RECORDS FOR THE EXERCISE →
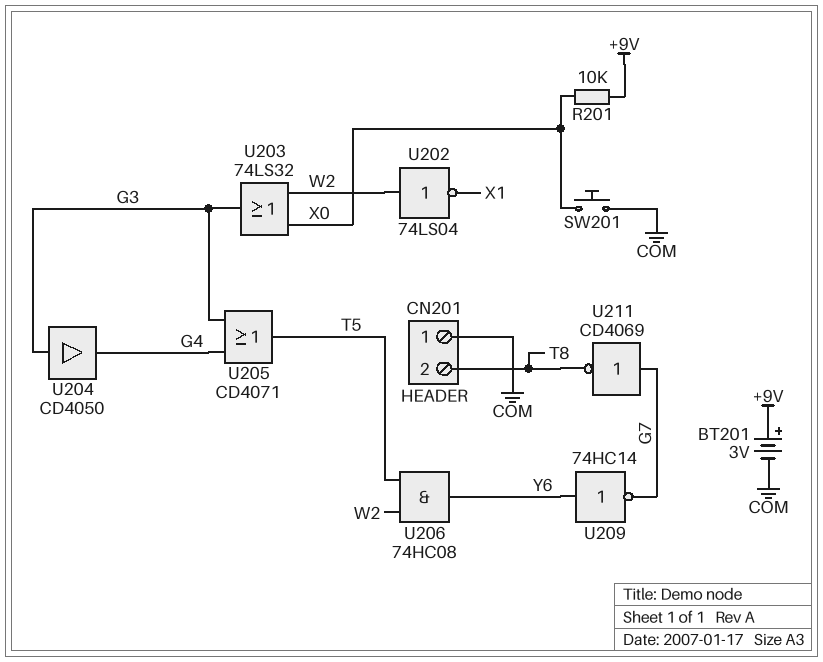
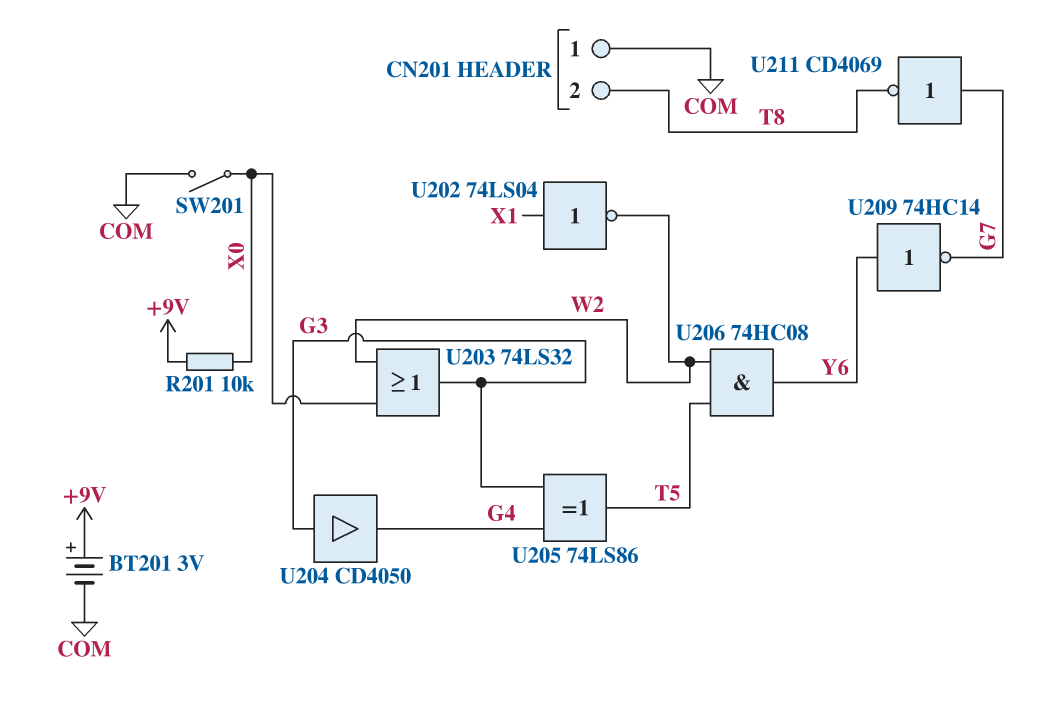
SW201: button (COM, X0) -> switch (COM, X0)
U202: NOT 74LS04 (in W2, out X1) -> NOT 74LS04 (in X1, out W2)
U205: OR CD4071 (in G3, in G4, out T5) -> XOR 74LS86 (in G3, in G4, out T5)

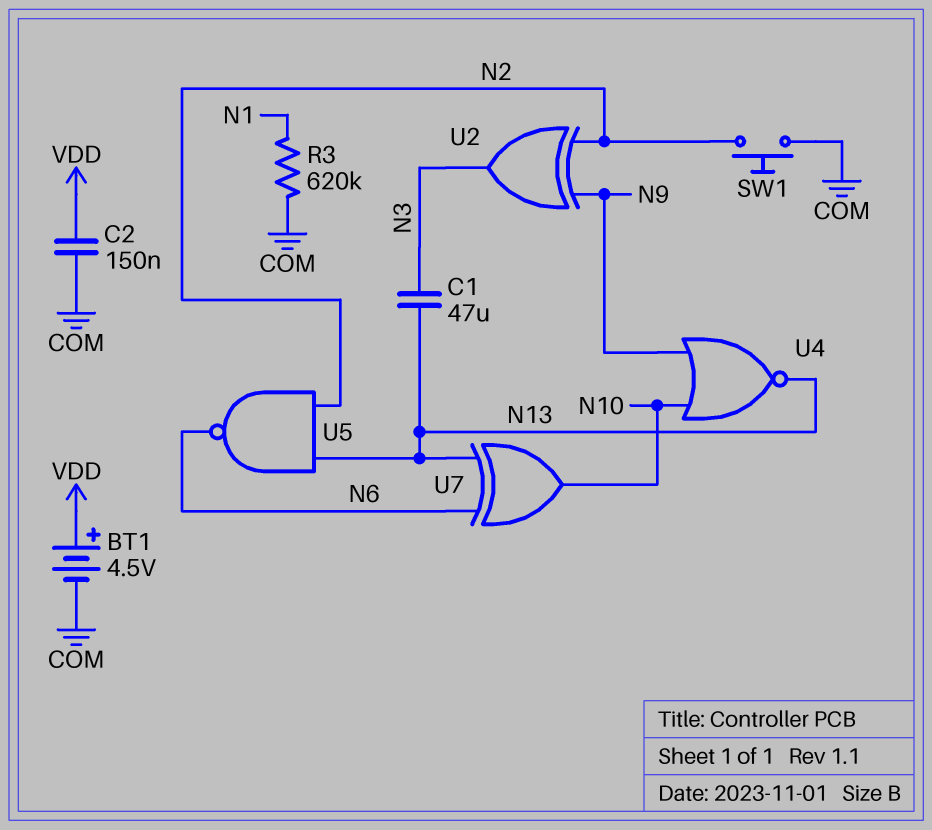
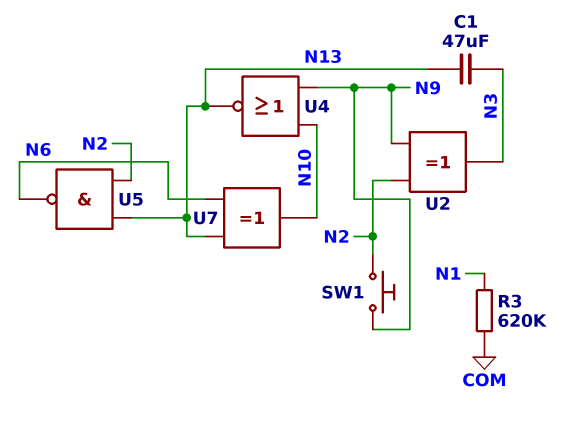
BT1: 4.5V (plus VDD, minus COM) -> none
C2: 150nF (COM, VDD) -> none
SW1: button (COM, N2) -> button (N2, N9)

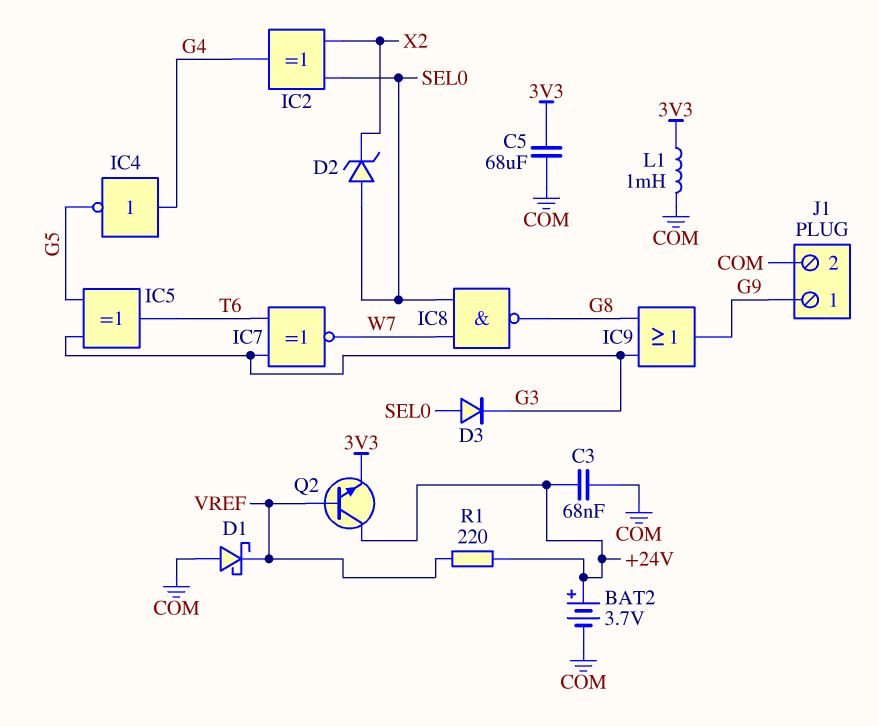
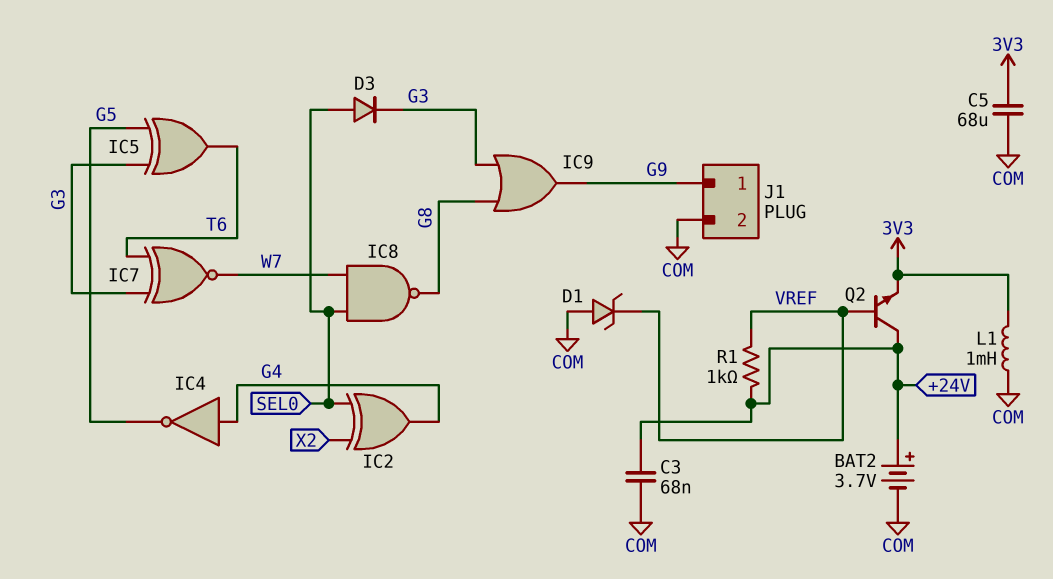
D1: schottky (A COM, K VREF) -> zener (A COM, K VREF)
D2: zener (A SEL0, K X2) -> none
R1: 220 (+24V, VREF) -> 1k (+24V, VREF)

ASSIGNED TASK →
For the word "button", count the lines in the records that contain it. Give the number and no other words.

THE COMPLETED TASK →
2